▸ Task details
The pictures stay out. Please retype every line below exactly.

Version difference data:
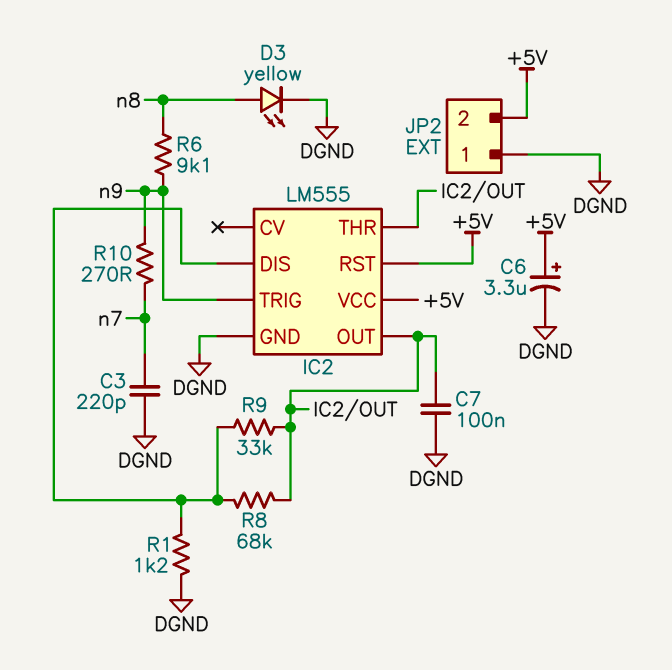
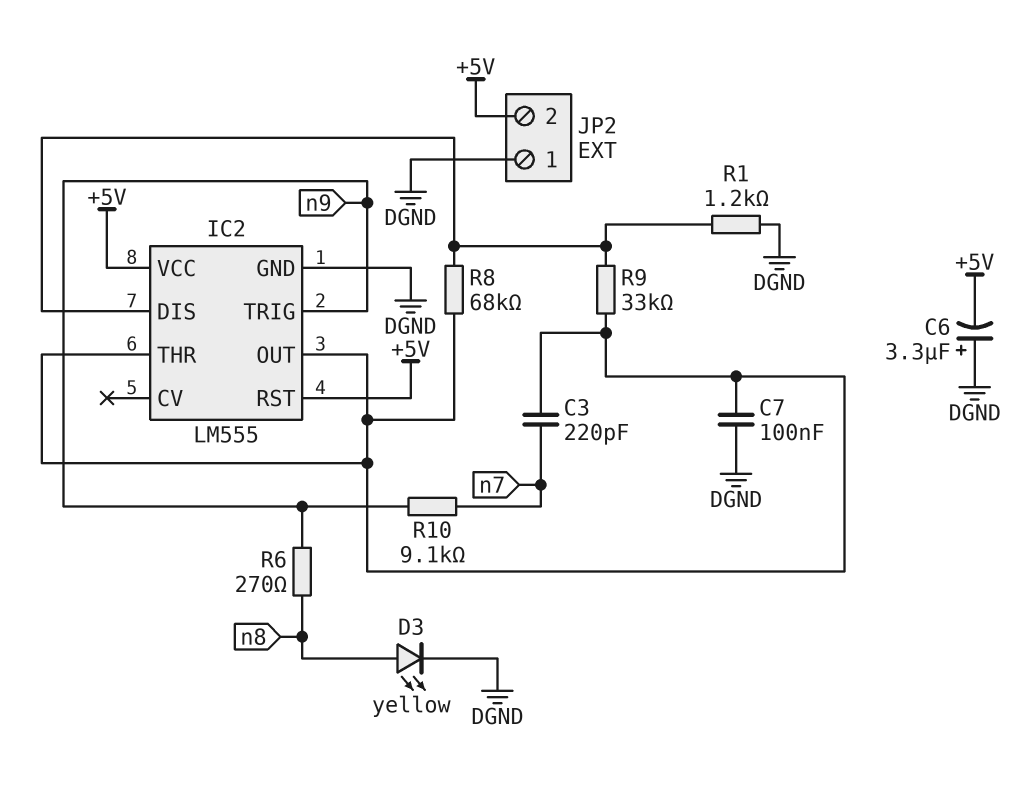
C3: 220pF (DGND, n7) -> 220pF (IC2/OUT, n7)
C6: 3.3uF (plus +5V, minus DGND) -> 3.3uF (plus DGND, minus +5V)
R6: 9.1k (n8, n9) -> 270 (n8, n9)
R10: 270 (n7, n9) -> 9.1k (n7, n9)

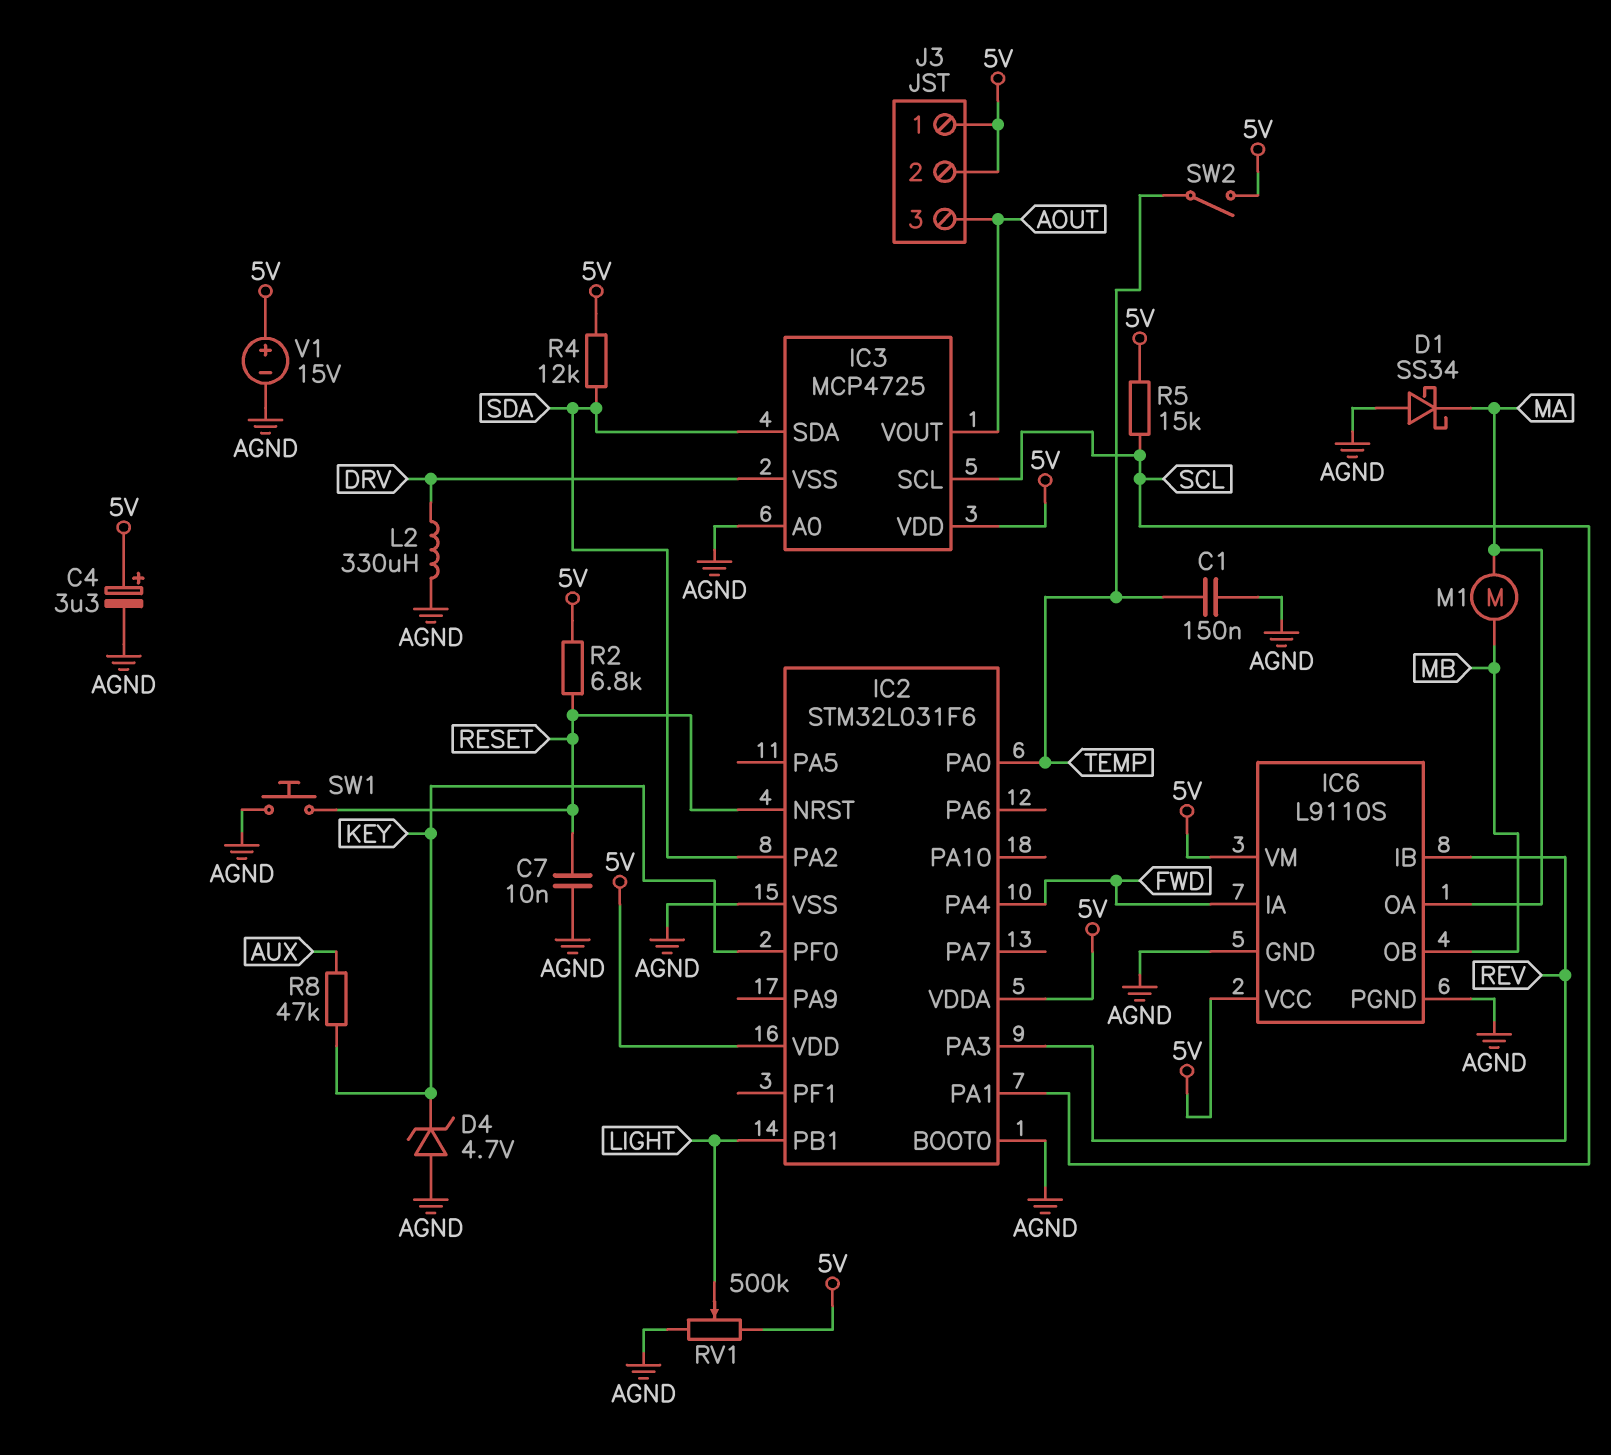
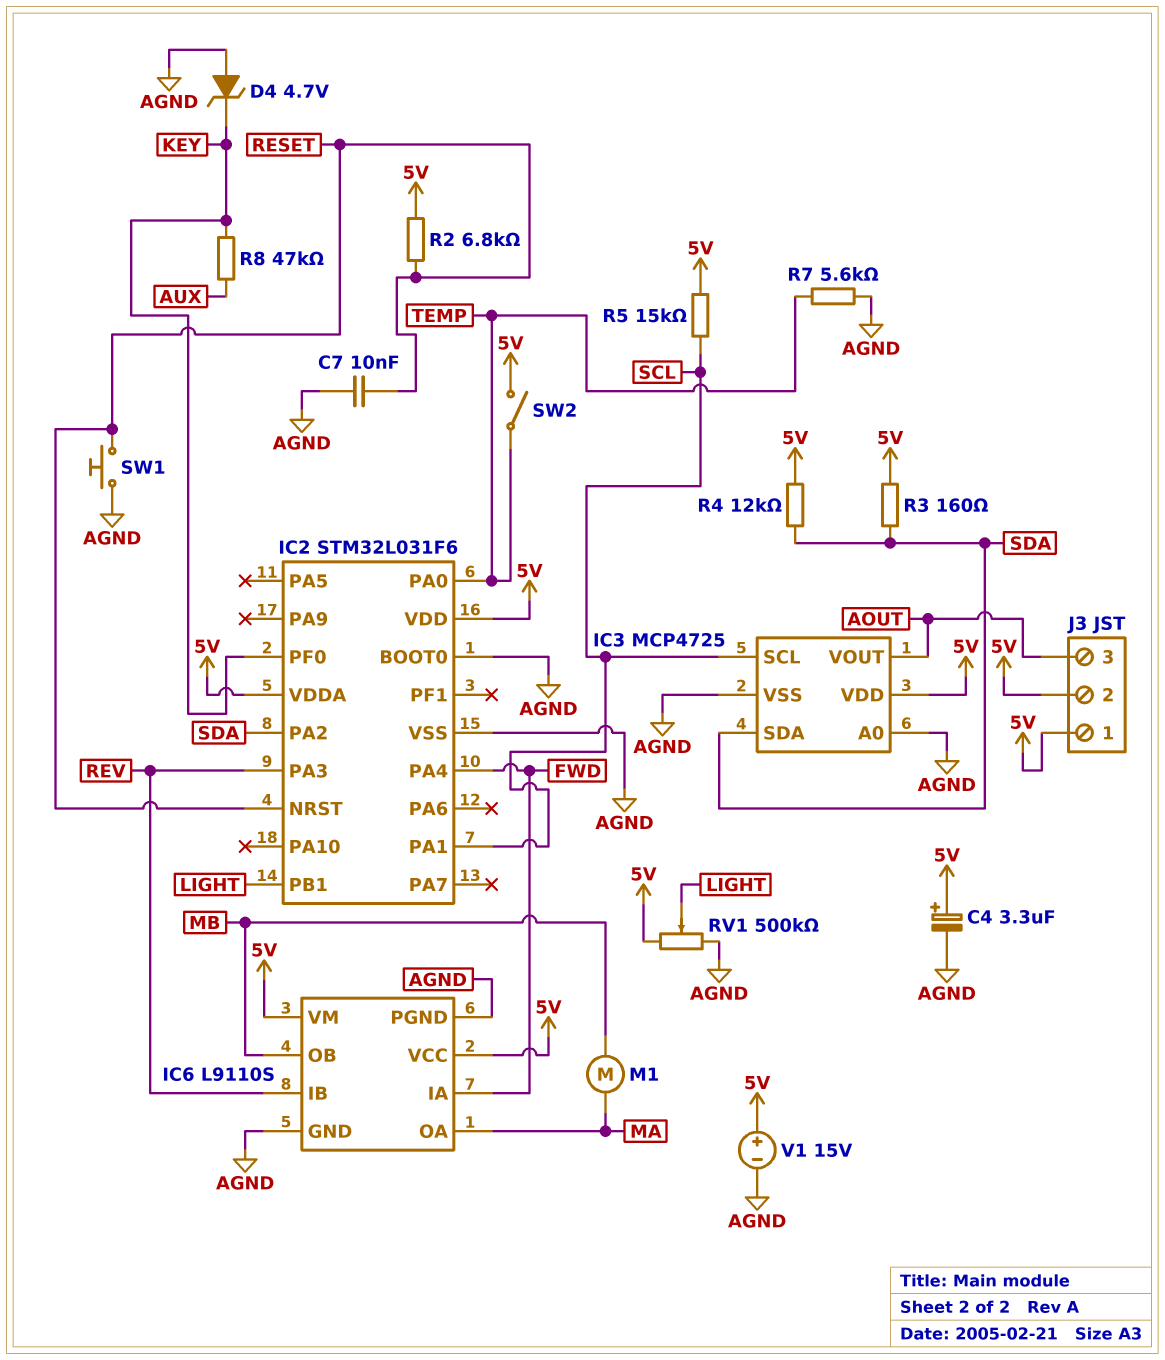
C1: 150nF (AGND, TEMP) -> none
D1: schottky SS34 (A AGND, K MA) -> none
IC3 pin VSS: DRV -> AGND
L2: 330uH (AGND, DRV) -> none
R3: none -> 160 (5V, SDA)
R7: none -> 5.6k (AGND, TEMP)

▸ Expected answer
C3: 220pF (DGND, n7) -> 220pF (IC2/OUT, n7)
C6: 3.3uF (plus +5V, minus DGND) -> 3.3uF (plus DGND, minus +5V)
R6: 9.1k (n8, n9) -> 270 (n8, n9)
R10: 270 (n7, n9) -> 9.1k (n7, n9)

C1: 150nF (AGND, TEMP) -> none
D1: schottky SS34 (A AGND, K MA) -> none
IC3 pin VSS: DRV -> AGND
L2: 330uH (AGND, DRV) -> none
R3: none -> 160 (5V, SDA)
R7: none -> 5.6k (AGND, TEMP)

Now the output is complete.